**To-do item**
Only the pictures are to be dropped, and the rest of the data should be copied exactly.

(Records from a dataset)
'''

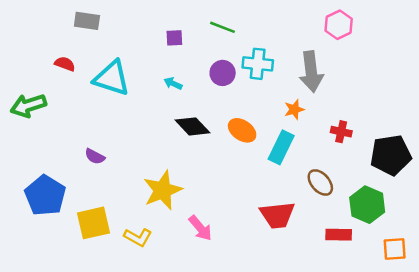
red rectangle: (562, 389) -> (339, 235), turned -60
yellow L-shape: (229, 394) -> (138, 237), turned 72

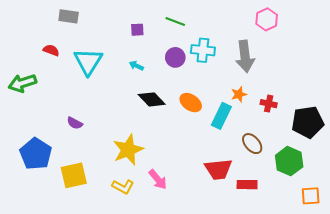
cyan triangle: (112, 78) -> (88, 62), turned 44
orange star: (294, 109) -> (239, 94), moved
red rectangle: (339, 235) -> (247, 185), moved
yellow L-shape: (138, 237) -> (123, 187), moved

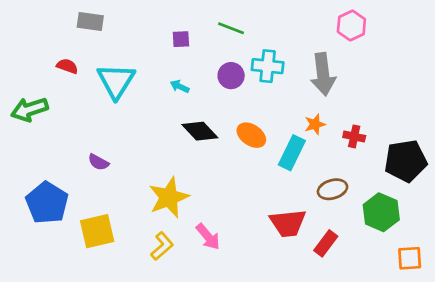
brown ellipse: (252, 144) -> (333, 189), turned -65
red rectangle: (247, 185) -> (326, 243), turned -54
yellow L-shape: (123, 187) -> (162, 246), turned -70

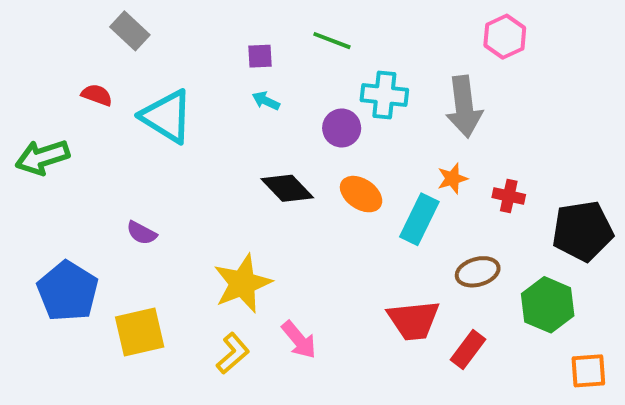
gray rectangle: (90, 21) -> (130, 31), turned 35
purple circle: (231, 76) -> (342, 128), moved
cyan triangle: (116, 81) -> (167, 116), turned -30
cyan arrow: (180, 86) -> (266, 101), moved

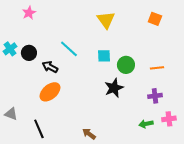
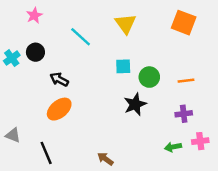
orange square: (155, 19) -> (184, 23), size x1.5
cyan line: (69, 49) -> (81, 37), moved
black circle: (29, 53) -> (35, 52), moved

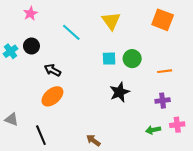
green circle: (149, 77) -> (132, 59), moved

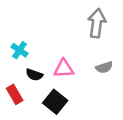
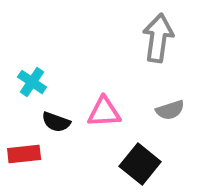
red rectangle: (15, 94) -> (24, 154), turned -66
black square: (55, 102) -> (140, 164), moved

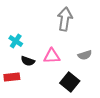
gray arrow: (158, 38) -> (65, 19), moved

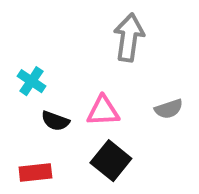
red rectangle: (12, 77) -> (35, 173), moved
black square: (70, 82) -> (111, 161), moved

'''

**Exercise answer**
red rectangle: (562, 389) -> (339, 235), turned -60
yellow L-shape: (229, 394) -> (138, 237), turned 72

cyan triangle: (112, 78) -> (88, 62), turned 44
orange star: (294, 109) -> (239, 94), moved
red rectangle: (339, 235) -> (247, 185), moved
yellow L-shape: (138, 237) -> (123, 187), moved

brown ellipse: (252, 144) -> (333, 189), turned -65
red rectangle: (247, 185) -> (326, 243), turned -54
yellow L-shape: (123, 187) -> (162, 246), turned -70

gray rectangle: (90, 21) -> (130, 31), turned 35
purple circle: (231, 76) -> (342, 128), moved
cyan triangle: (116, 81) -> (167, 116), turned -30
cyan arrow: (180, 86) -> (266, 101), moved

orange square: (155, 19) -> (184, 23), size x1.5
cyan line: (69, 49) -> (81, 37), moved
black circle: (29, 53) -> (35, 52), moved

green circle: (149, 77) -> (132, 59), moved

red rectangle: (15, 94) -> (24, 154), turned -66
black square: (55, 102) -> (140, 164), moved

gray arrow: (158, 38) -> (65, 19), moved

red rectangle: (12, 77) -> (35, 173), moved
black square: (70, 82) -> (111, 161), moved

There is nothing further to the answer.